REQUIRED ACTION
Copy each line below exactly and leave the pictures out.

DATASET EXTRACT
|---|

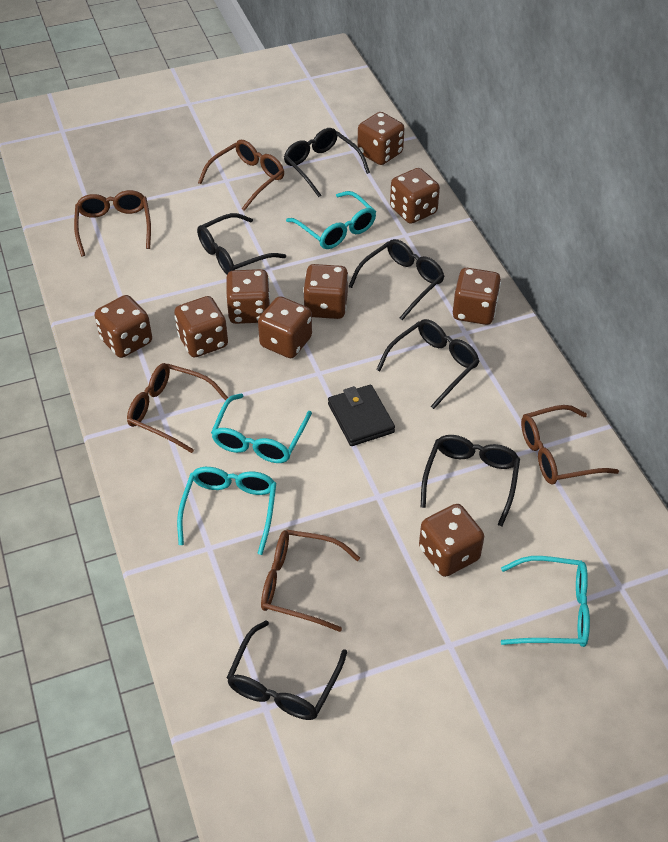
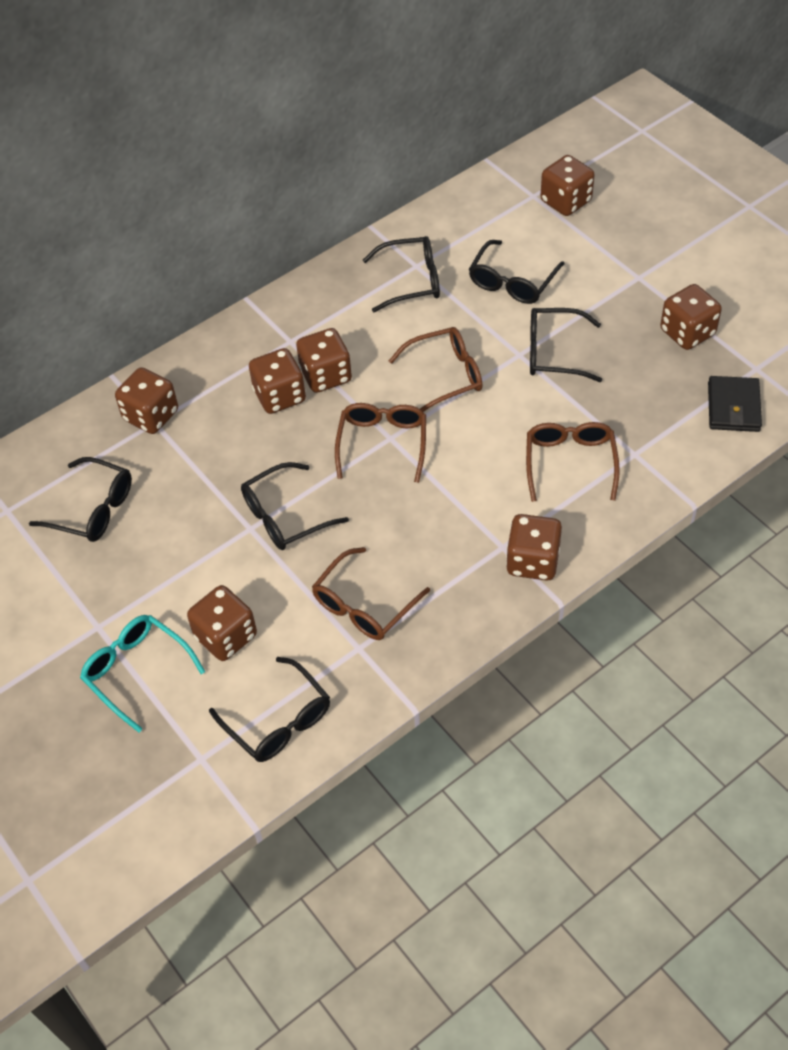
brown dice: 9 -> 7
brown glasses: 5 -> 4
turquoise glasses: 4 -> 1

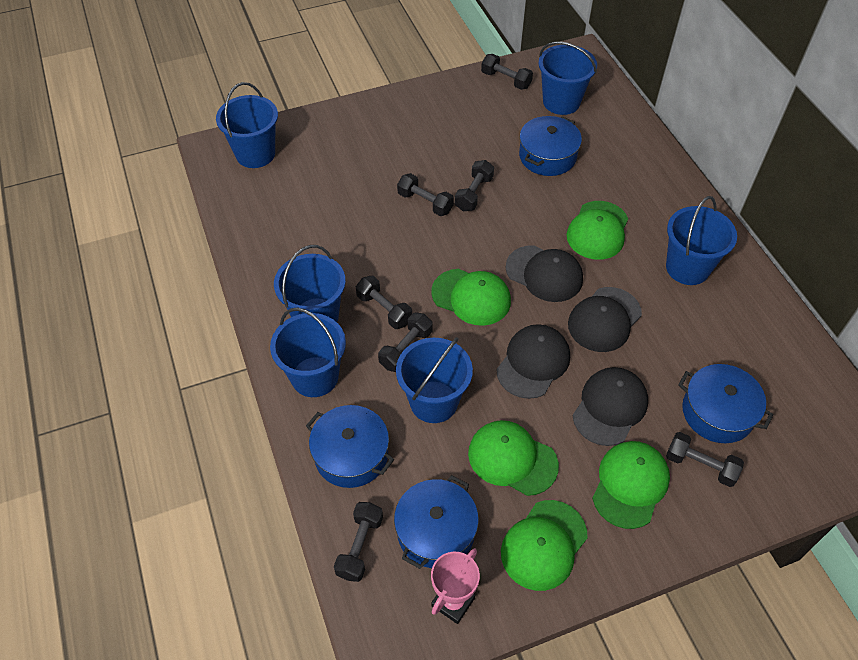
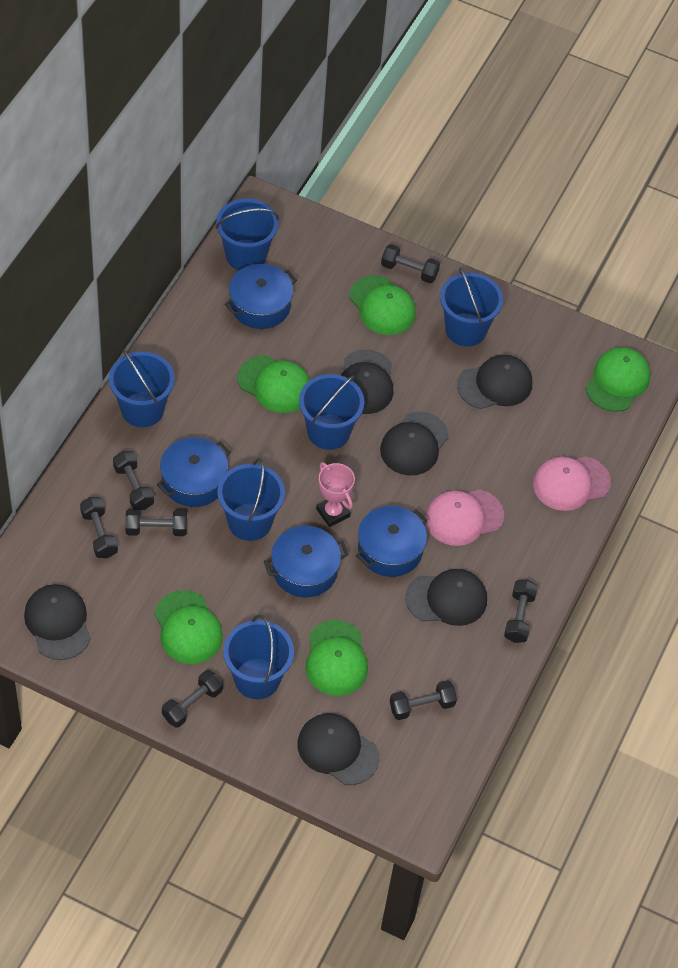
black cap: 4 -> 6
pink cap: 0 -> 2

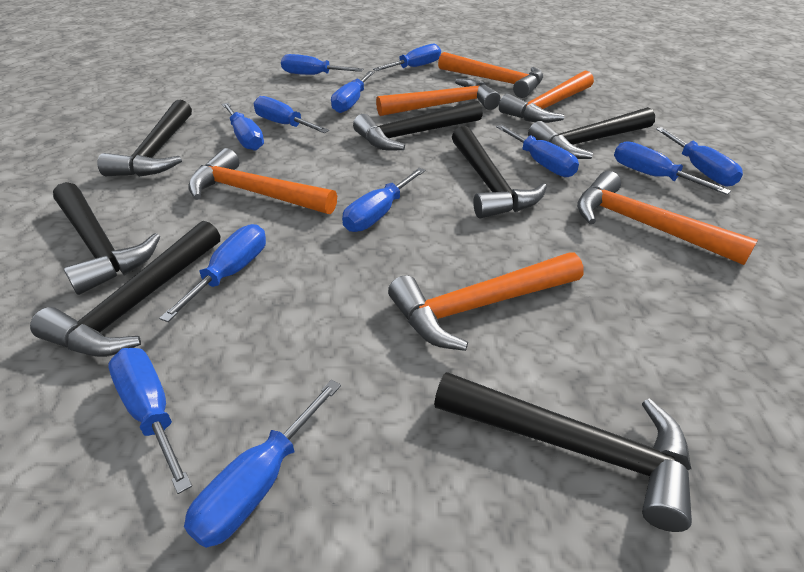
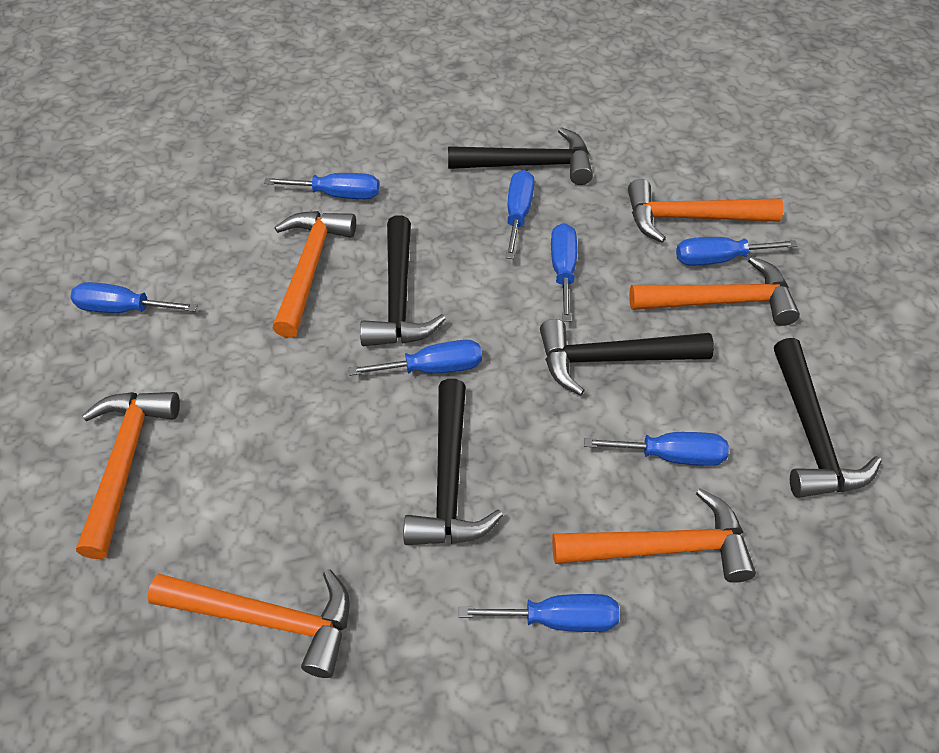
black hammer: 7 -> 5
blue screwdriver: 12 -> 8

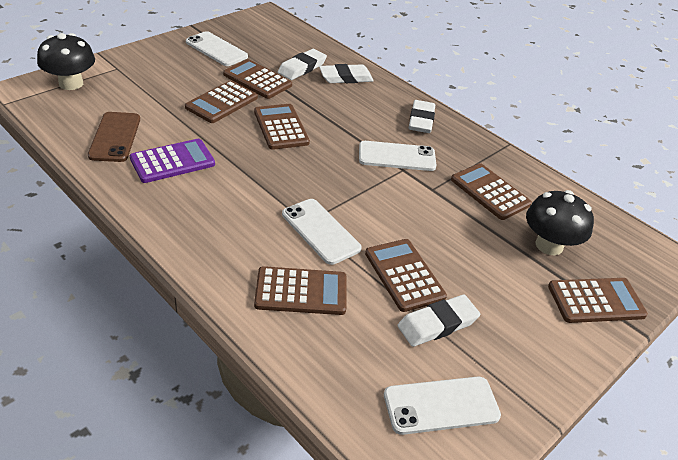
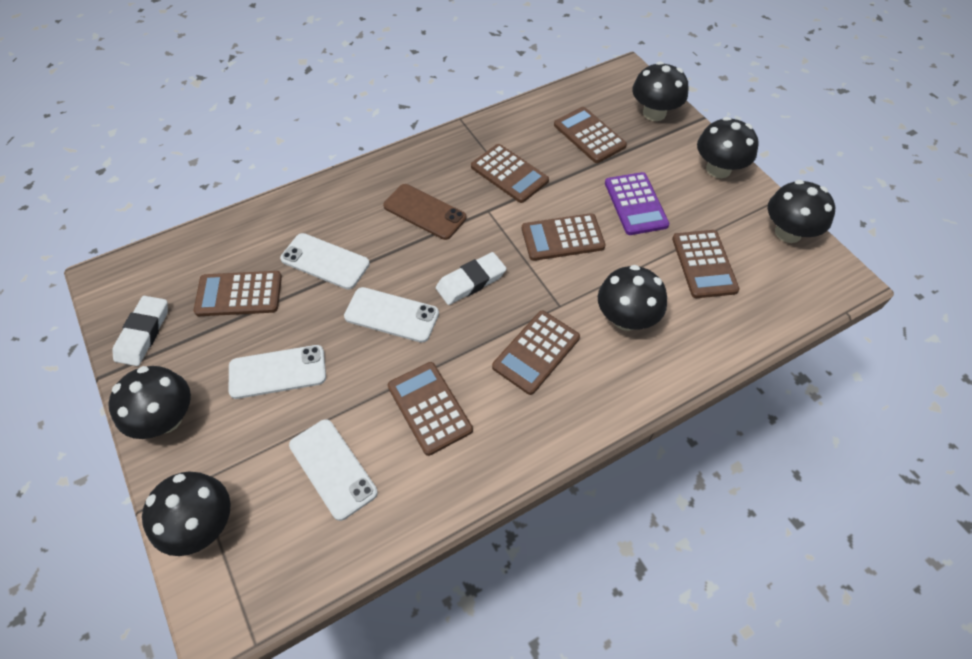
black mushroom: 2 -> 6
white eraser: 4 -> 2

|---|

RESULT OF THIS TASK
brown dice: 9 -> 7
brown glasses: 5 -> 4
turquoise glasses: 4 -> 1

black cap: 4 -> 6
pink cap: 0 -> 2

black hammer: 7 -> 5
blue screwdriver: 12 -> 8

black mushroom: 2 -> 6
white eraser: 4 -> 2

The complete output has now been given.